TASK DIRECTIONS: For the entries below, print exactly the lines between the line holding "camera: 25 degrees left, 10 degrees up" and the line holding "(431, 354) = (458, 359): green", inclusive, and nothing else.

DATA FOR PROCESSING:
══════════════════════════════
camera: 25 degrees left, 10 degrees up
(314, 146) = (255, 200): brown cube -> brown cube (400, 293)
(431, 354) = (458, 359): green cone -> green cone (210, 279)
══════════════════════════════
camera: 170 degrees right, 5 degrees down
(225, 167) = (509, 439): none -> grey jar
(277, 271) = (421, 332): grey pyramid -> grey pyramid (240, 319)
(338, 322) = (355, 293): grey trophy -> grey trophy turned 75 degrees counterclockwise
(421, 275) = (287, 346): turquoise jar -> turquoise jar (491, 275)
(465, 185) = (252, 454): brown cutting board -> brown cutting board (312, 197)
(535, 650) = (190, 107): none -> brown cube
══════════════════════════════
REPLY:
camera: 25 degrees left, 10 degrees up
(314, 146) = (255, 200): brown cube -> brown cube (400, 293)
(431, 354) = (458, 359): green cone -> green cone (210, 279)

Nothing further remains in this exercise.